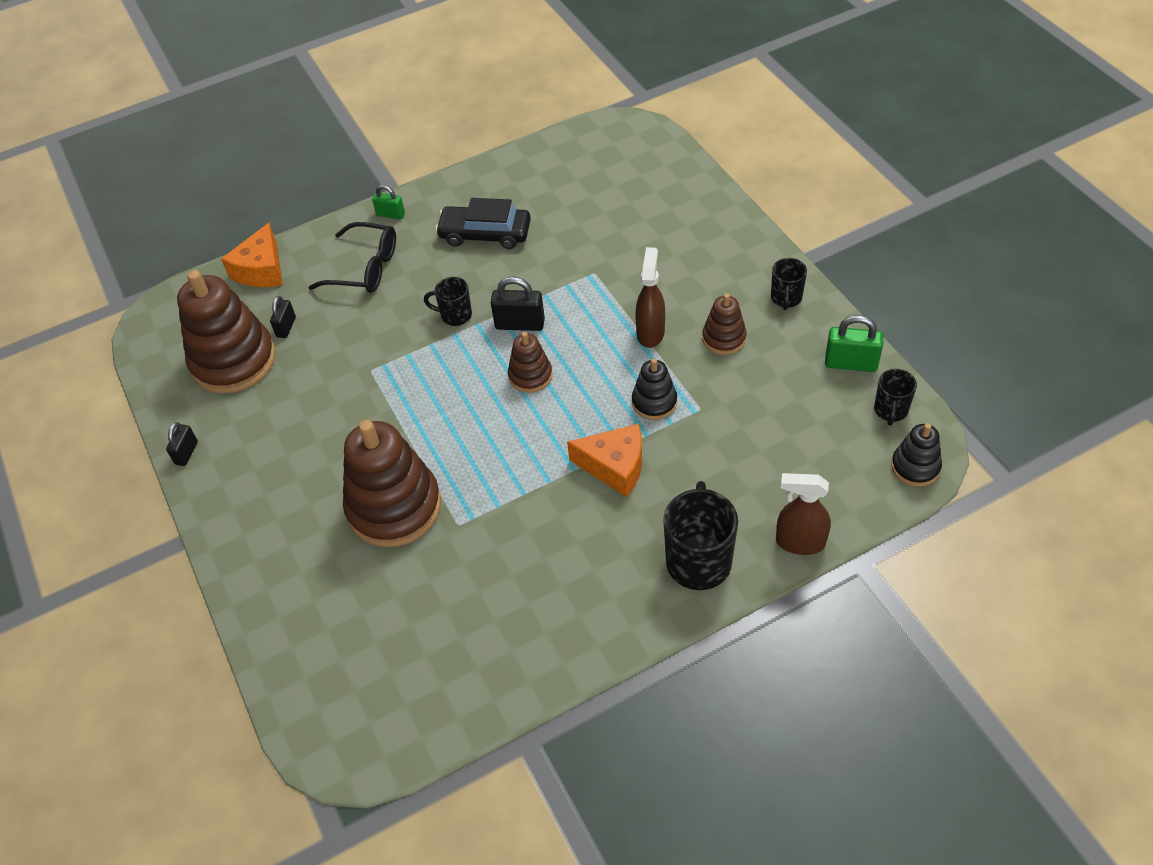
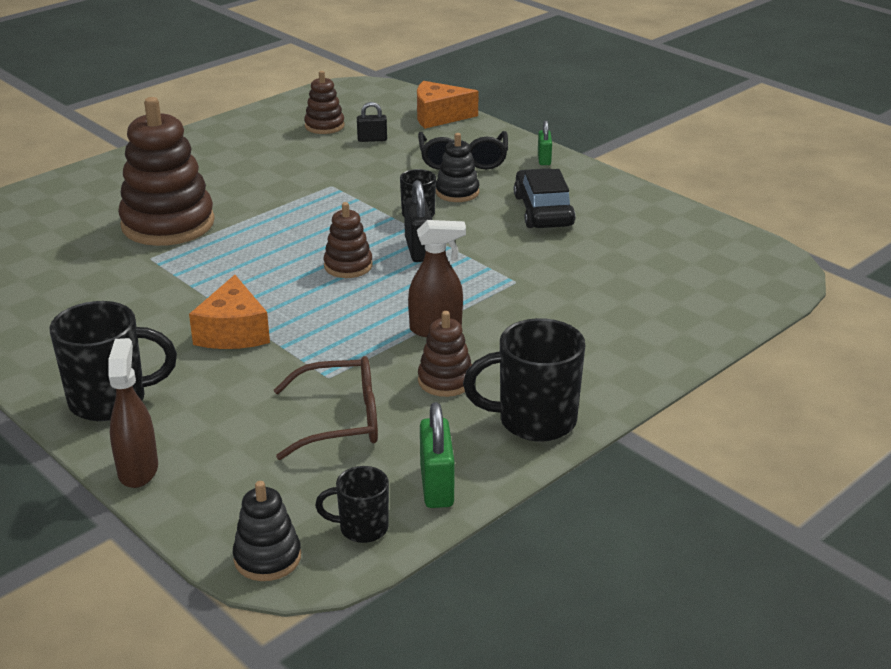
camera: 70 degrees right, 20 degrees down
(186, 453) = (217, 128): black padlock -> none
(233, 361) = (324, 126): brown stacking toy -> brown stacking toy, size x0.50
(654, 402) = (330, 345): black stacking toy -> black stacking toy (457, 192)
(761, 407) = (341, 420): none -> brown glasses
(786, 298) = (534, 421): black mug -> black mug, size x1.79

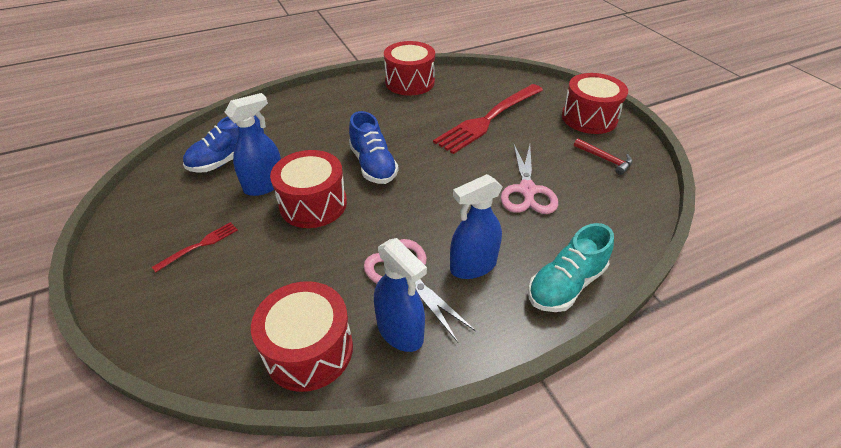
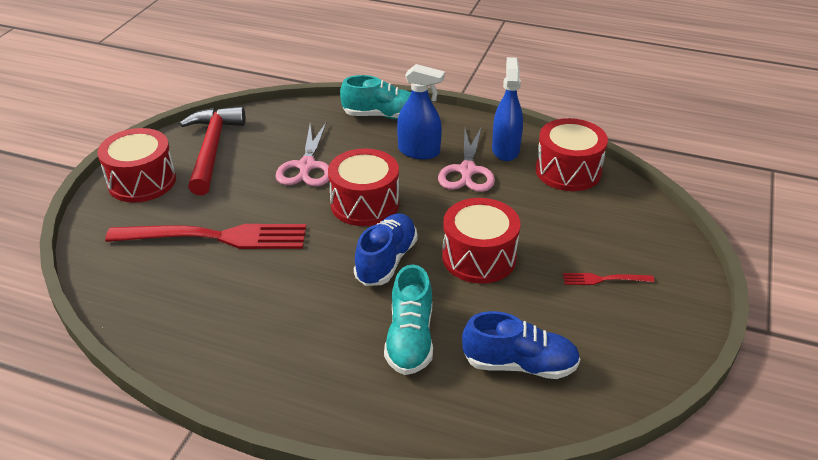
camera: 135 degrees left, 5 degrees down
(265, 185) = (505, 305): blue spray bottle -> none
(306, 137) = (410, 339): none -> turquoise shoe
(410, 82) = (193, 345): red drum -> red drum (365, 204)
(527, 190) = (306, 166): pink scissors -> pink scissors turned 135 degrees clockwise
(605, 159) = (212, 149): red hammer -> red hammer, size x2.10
******************************
### TASK GOAL
Tally the lines of the listing above that contain the word "down" and state the result as a bare number.

### WORKED SOLUTION
2